Input records START
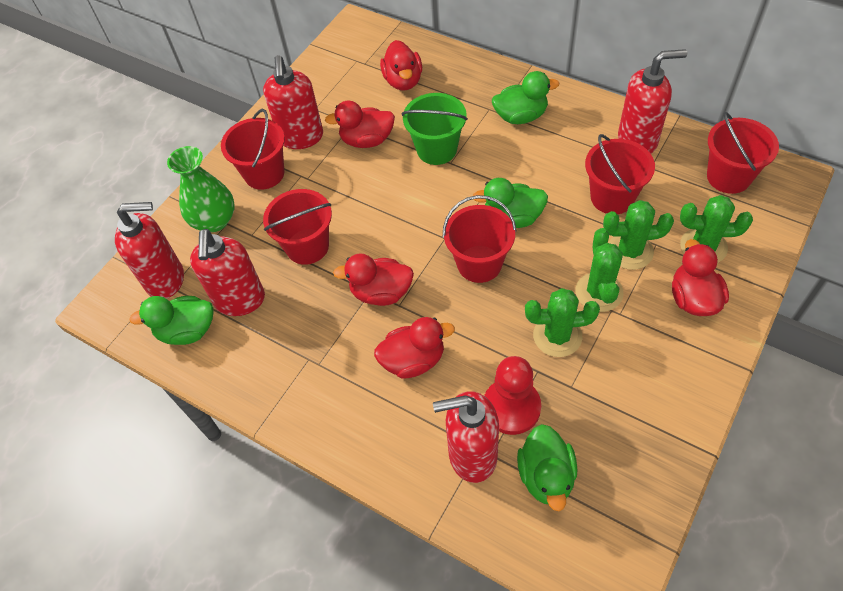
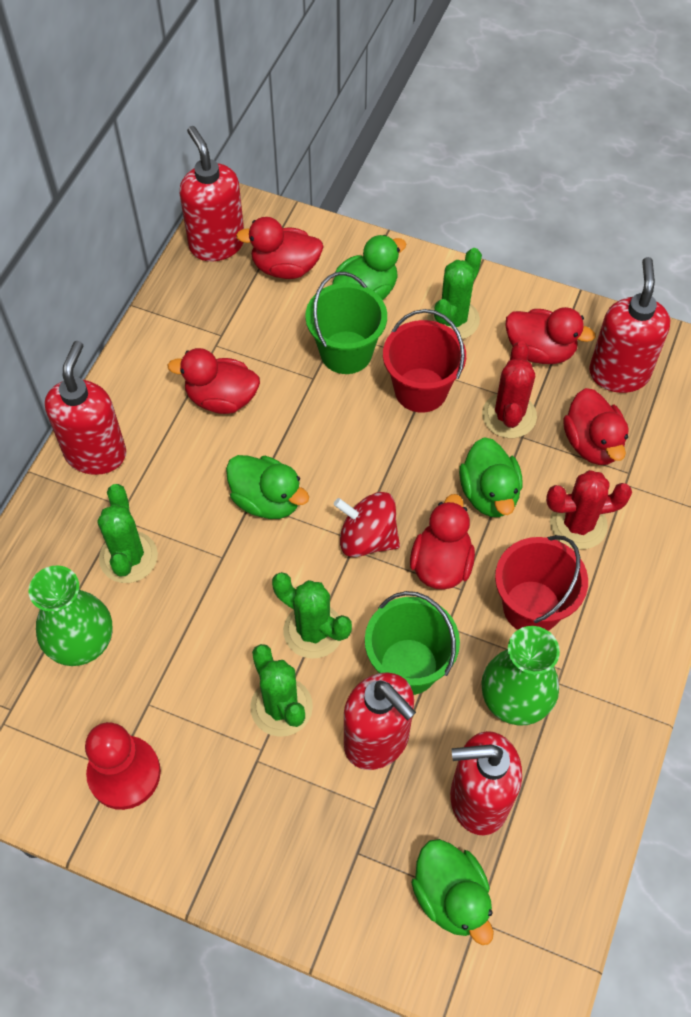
green bucket: [402,93,468,165] = 1 -> [305,272,387,374] [365,591,460,695] = 2
green vase: [167,146,235,232] = 1 -> [29,565,112,666] [481,626,560,726] = 2
red bucket: [221,109,285,190] [263,189,332,265] [443,195,516,283] [585,134,655,214] [707,112,779,194] = 5 -> [383,309,466,413] [495,535,588,631] = 2
red cactus: none = 0 -> [482,341,537,438] [546,470,632,549] = 2
red spinning top: none = 0 -> [334,492,400,557] = 1

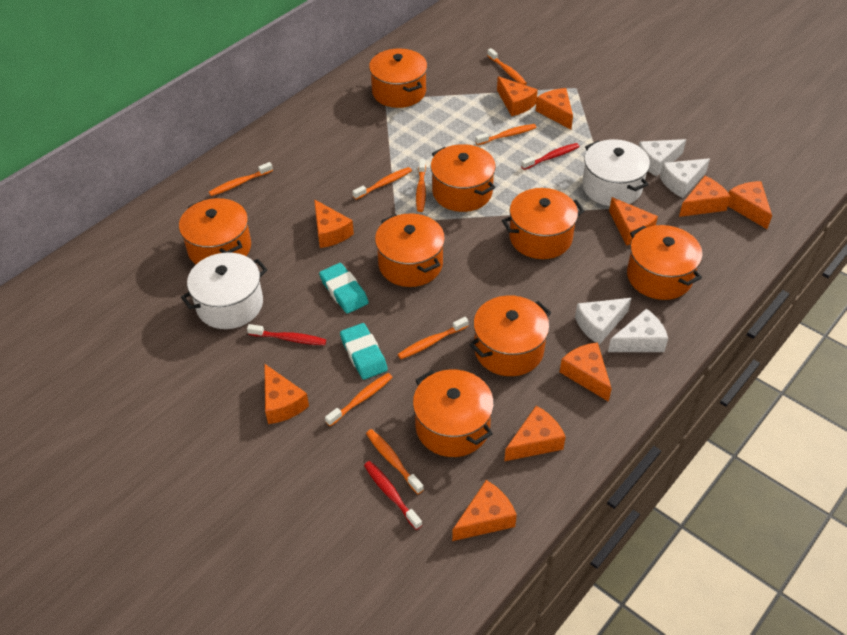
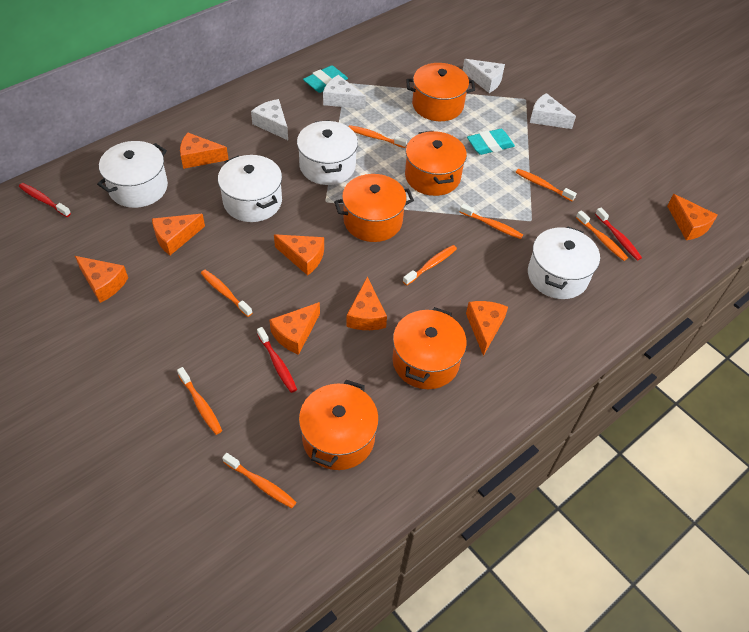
orange cheese: [264,363,309,424] [314,199,354,248] [452,480,517,541] [497,76,538,116] [504,406,566,461] [536,88,573,130] [560,342,612,402] [609,197,658,246] [679,176,731,217] [728,181,772,229] = 10 -> [75,256,128,303] [152,214,205,255] [180,133,229,169] [269,302,320,355] [274,234,324,276] [346,277,387,330] [466,301,508,356] [667,194,718,240] = 8
orange pot: [179,198,251,264] [369,49,427,108] [375,213,445,287] [413,369,494,457] [431,144,496,212] [470,295,551,376] [502,188,584,259] [627,225,703,300] = 8 -> [299,380,379,470] [334,174,414,242] [392,307,467,389] [405,131,467,196] [406,63,475,121] = 5
white pot: [181,252,267,329] [582,139,650,206] = 2 -> [97,141,168,208] [218,155,282,222] [297,120,358,185] [528,227,600,299] = 4

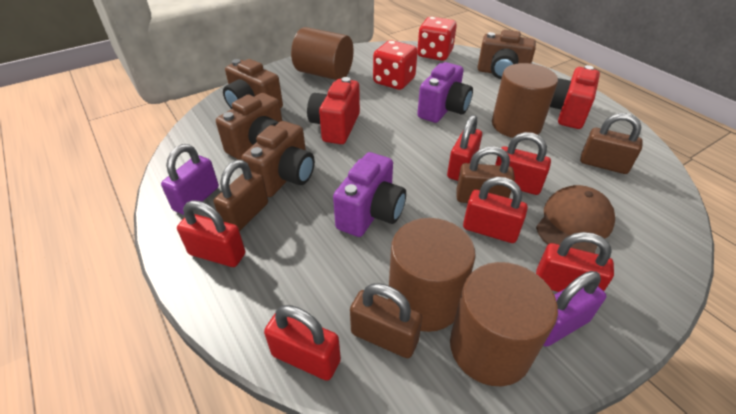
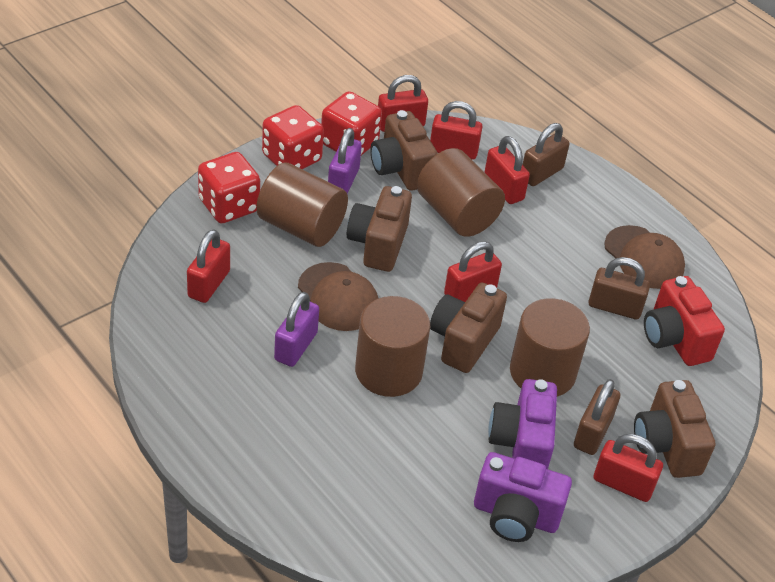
brown cap: [536,185,615,253] = 1 -> [298,262,378,331] [604,225,685,289] = 2
brown padlock: [214,160,268,232] [350,283,422,358] [456,146,515,203] [580,113,643,174] = 4 -> [523,123,569,186] [574,379,620,455] [588,257,650,319] = 3
red camera: [307,77,360,144] [550,65,600,129] = 2 -> [644,276,725,366] = 1
red dice: [373,40,418,90] [417,17,457,61] = 2 -> [198,152,260,223] [262,105,324,169] [321,91,382,155] = 3

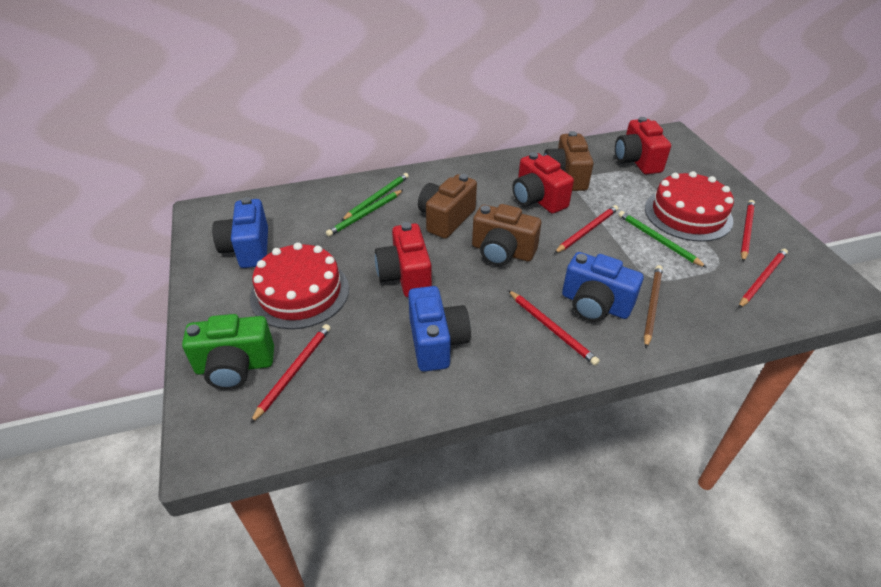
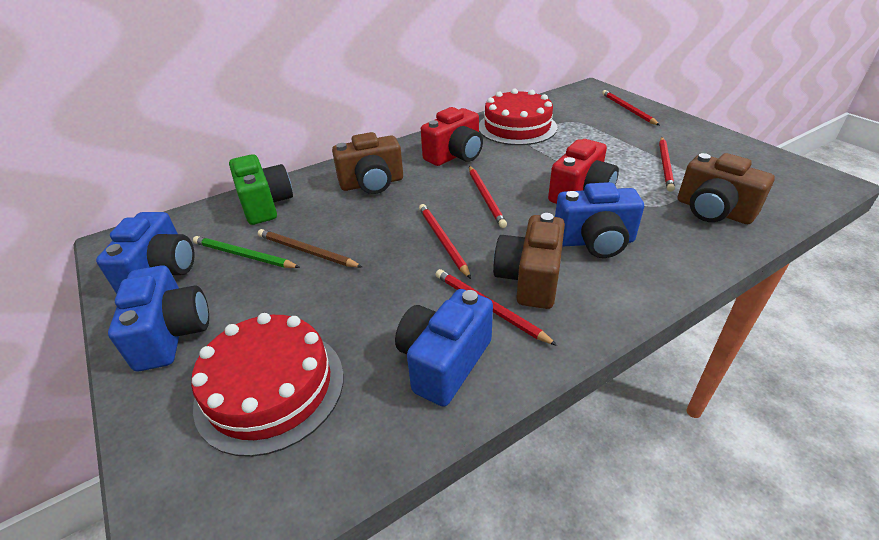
blue camera: [212,197,268,268] [408,286,471,372] [562,252,643,322] = 3 -> [96,212,195,294] [108,266,209,371] [395,289,493,407] [555,182,644,258] = 4
green pencil: [326,190,403,237] [341,173,409,221] [618,211,707,268] = 3 -> [193,236,300,268] = 1
red camera: [375,222,432,297] [512,152,574,213] [615,117,671,174] = 3 -> [421,107,483,166] [548,139,619,204] = 2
Input records END
The reply should hold only the lines running from the top of the records to the line containing "red camera: [307,77,360,144]", both included, copied exactly with no pictures.

Response to the task:
green bucket: [402,93,468,165] = 1 -> [305,272,387,374] [365,591,460,695] = 2
green vase: [167,146,235,232] = 1 -> [29,565,112,666] [481,626,560,726] = 2
red bucket: [221,109,285,190] [263,189,332,265] [443,195,516,283] [585,134,655,214] [707,112,779,194] = 5 -> [383,309,466,413] [495,535,588,631] = 2
red cactus: none = 0 -> [482,341,537,438] [546,470,632,549] = 2
red spinning top: none = 0 -> [334,492,400,557] = 1

orange cheese: [264,363,309,424] [314,199,354,248] [452,480,517,541] [497,76,538,116] [504,406,566,461] [536,88,573,130] [560,342,612,402] [609,197,658,246] [679,176,731,217] [728,181,772,229] = 10 -> [75,256,128,303] [152,214,205,255] [180,133,229,169] [269,302,320,355] [274,234,324,276] [346,277,387,330] [466,301,508,356] [667,194,718,240] = 8
orange pot: [179,198,251,264] [369,49,427,108] [375,213,445,287] [413,369,494,457] [431,144,496,212] [470,295,551,376] [502,188,584,259] [627,225,703,300] = 8 -> [299,380,379,470] [334,174,414,242] [392,307,467,389] [405,131,467,196] [406,63,475,121] = 5
white pot: [181,252,267,329] [582,139,650,206] = 2 -> [97,141,168,208] [218,155,282,222] [297,120,358,185] [528,227,600,299] = 4

brown cap: [536,185,615,253] = 1 -> [298,262,378,331] [604,225,685,289] = 2
brown padlock: [214,160,268,232] [350,283,422,358] [456,146,515,203] [580,113,643,174] = 4 -> [523,123,569,186] [574,379,620,455] [588,257,650,319] = 3
red camera: [307,77,360,144] [550,65,600,129] = 2 -> [644,276,725,366] = 1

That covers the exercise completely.